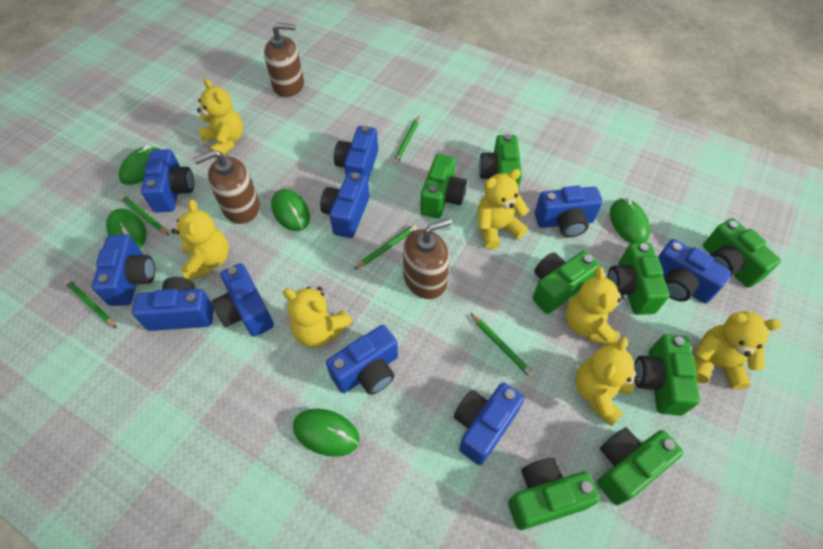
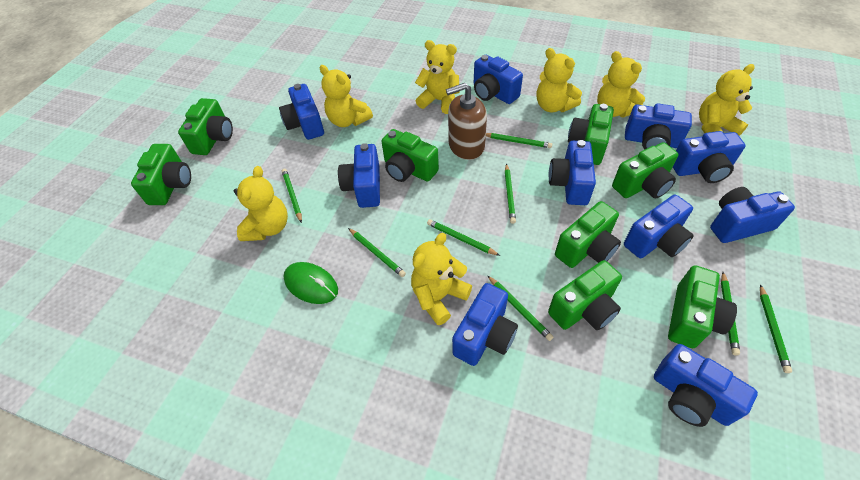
brown soap dispenser: 3 -> 1
green mouse: 5 -> 1
green pencil: 5 -> 8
***
- Task statement
Leaving every picture aside, repeat the listing exactly.

- Task answer
brown soap dispenser: 3 -> 1
green mouse: 5 -> 1
green pencil: 5 -> 8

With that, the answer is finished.